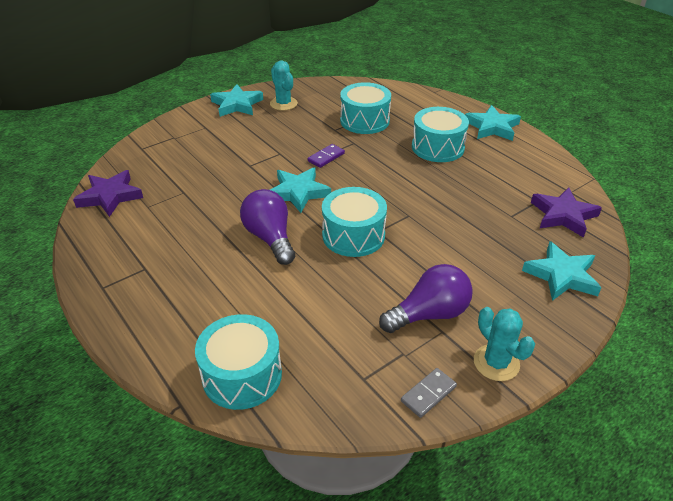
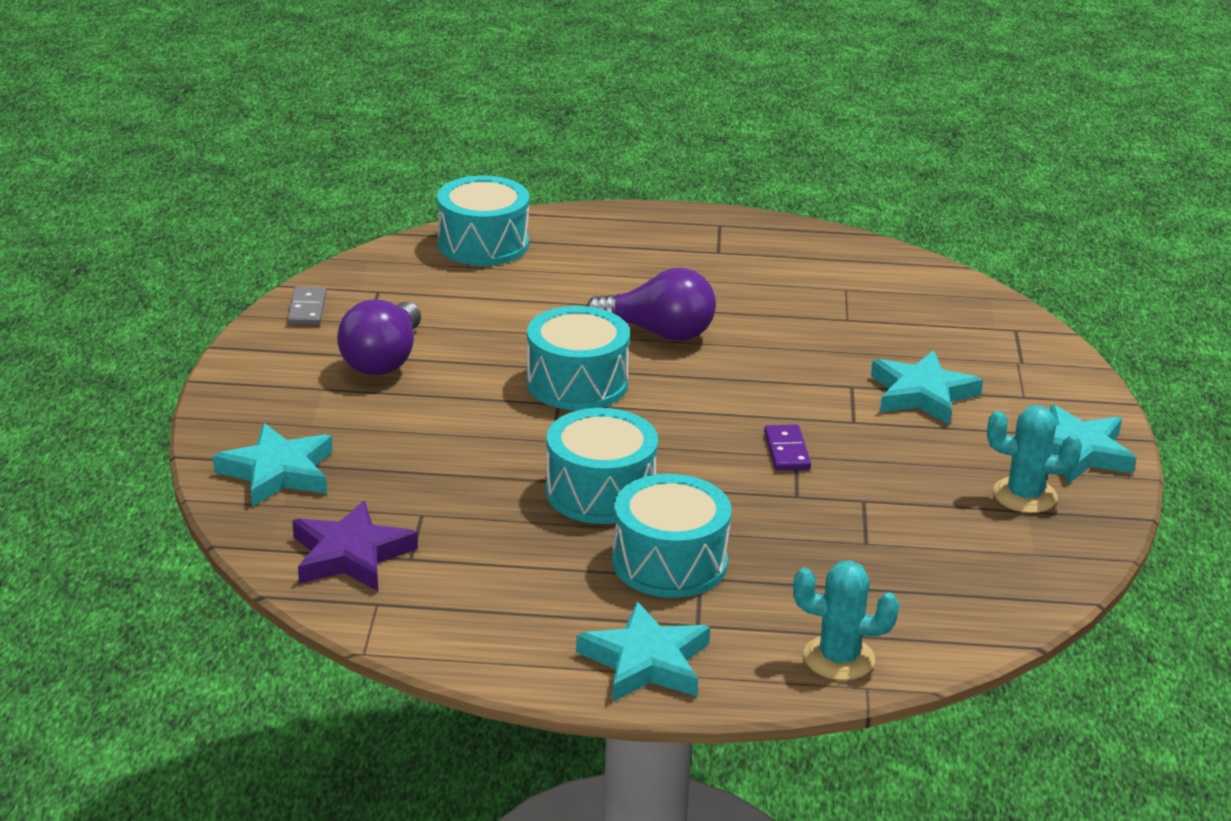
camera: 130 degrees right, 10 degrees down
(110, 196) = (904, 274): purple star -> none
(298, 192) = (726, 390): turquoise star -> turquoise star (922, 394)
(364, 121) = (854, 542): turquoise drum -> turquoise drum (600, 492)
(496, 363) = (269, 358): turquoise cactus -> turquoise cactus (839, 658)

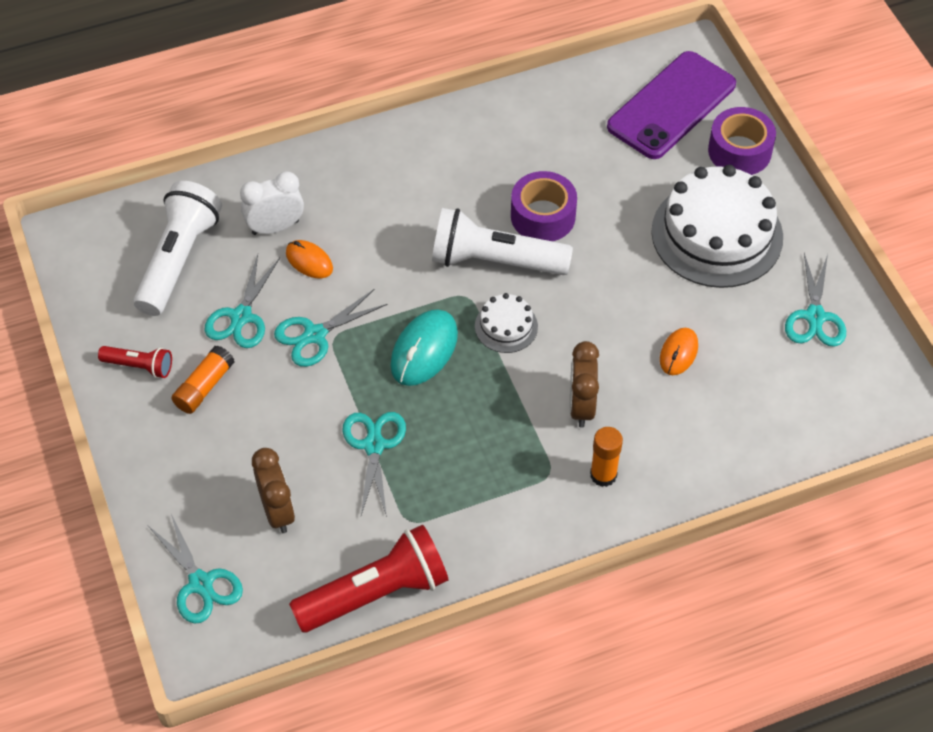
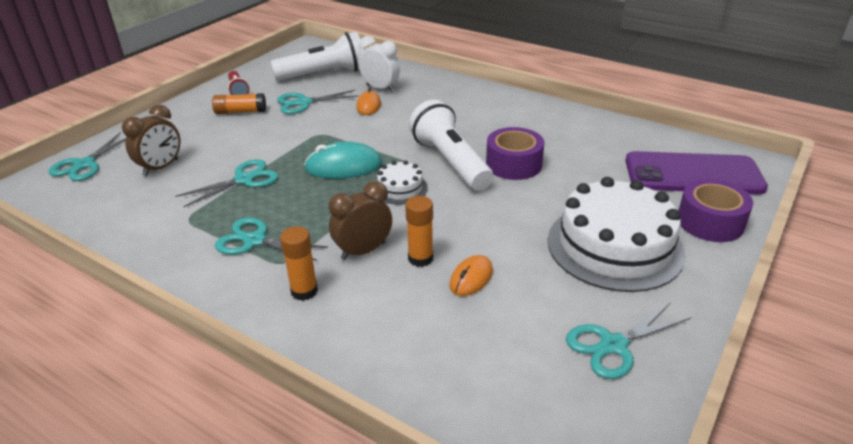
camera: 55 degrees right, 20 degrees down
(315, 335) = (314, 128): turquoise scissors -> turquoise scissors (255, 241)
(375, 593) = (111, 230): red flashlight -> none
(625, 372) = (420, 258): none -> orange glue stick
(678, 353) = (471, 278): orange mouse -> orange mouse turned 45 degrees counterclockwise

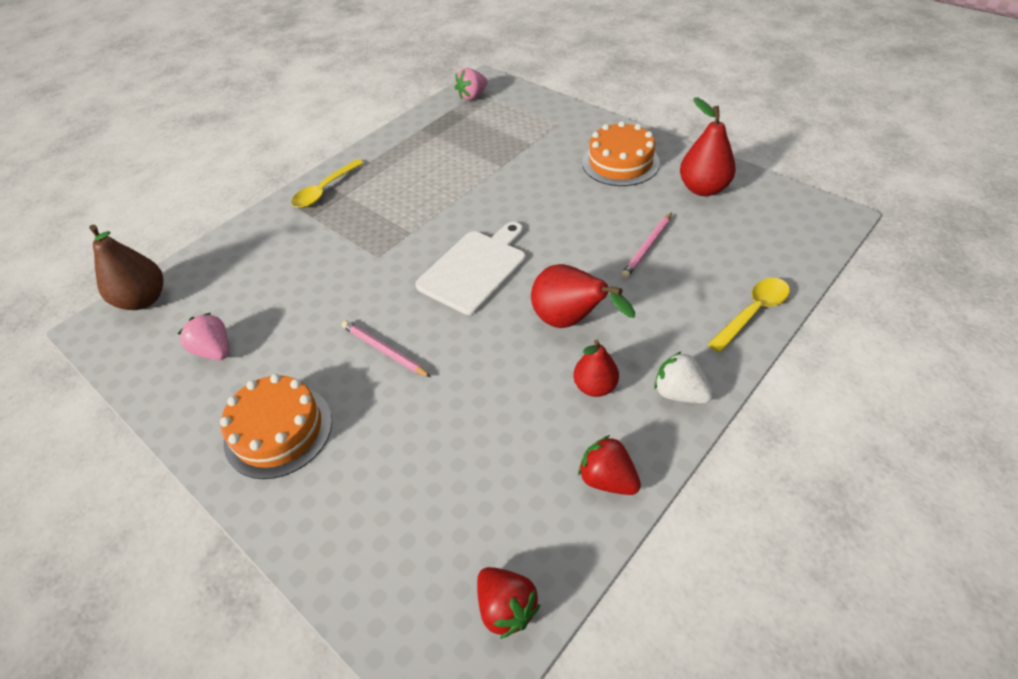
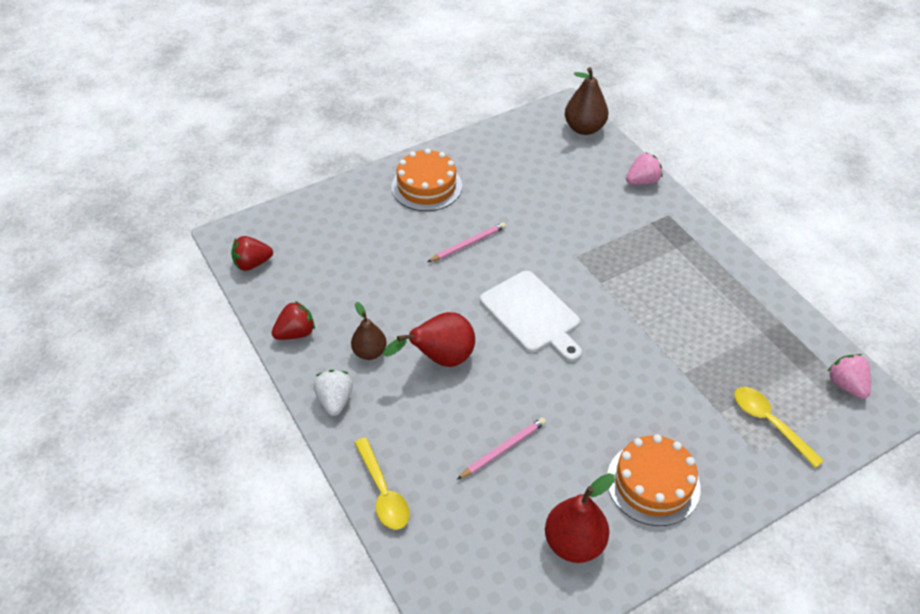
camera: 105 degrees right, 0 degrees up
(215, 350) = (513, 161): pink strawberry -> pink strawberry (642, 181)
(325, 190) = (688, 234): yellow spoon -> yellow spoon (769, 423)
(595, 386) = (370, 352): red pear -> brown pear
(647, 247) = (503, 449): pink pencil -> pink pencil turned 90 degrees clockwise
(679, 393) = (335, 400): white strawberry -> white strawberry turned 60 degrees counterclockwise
# # #
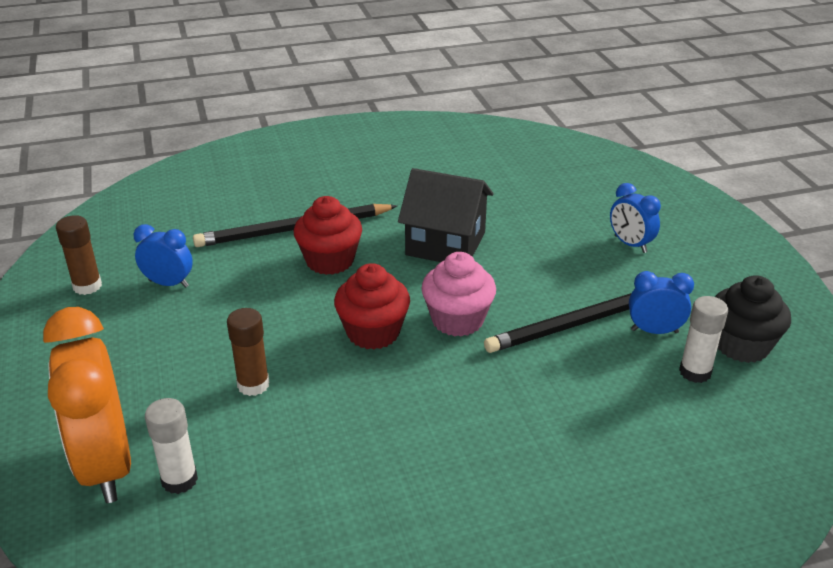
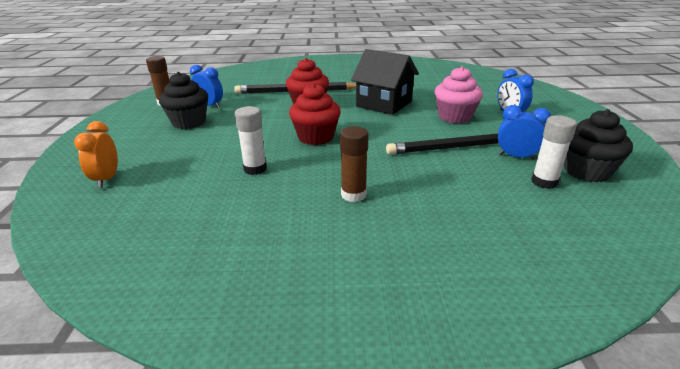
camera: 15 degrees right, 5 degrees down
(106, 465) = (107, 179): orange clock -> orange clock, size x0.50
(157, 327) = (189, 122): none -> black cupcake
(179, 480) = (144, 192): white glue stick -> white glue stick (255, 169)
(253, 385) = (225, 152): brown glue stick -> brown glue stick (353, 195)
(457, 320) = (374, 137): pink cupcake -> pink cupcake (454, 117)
# # #
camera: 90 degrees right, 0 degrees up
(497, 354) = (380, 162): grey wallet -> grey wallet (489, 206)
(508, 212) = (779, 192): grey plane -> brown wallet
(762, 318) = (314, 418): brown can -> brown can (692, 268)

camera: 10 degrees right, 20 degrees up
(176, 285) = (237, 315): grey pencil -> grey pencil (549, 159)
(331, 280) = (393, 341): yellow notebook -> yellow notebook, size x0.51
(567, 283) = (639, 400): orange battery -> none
# # #
■ WHAT YOU WILL DO ■
Everything in the material above from the line that has "(106, 465) = (107, 179): orange" through the line that has "(457, 320) = (374, 137): pink" must be duplicated exactly, with no other lines given.

■ TASK RESPONSE ■
(106, 465) = (107, 179): orange clock -> orange clock, size x0.50
(157, 327) = (189, 122): none -> black cupcake
(179, 480) = (144, 192): white glue stick -> white glue stick (255, 169)
(253, 385) = (225, 152): brown glue stick -> brown glue stick (353, 195)
(457, 320) = (374, 137): pink cupcake -> pink cupcake (454, 117)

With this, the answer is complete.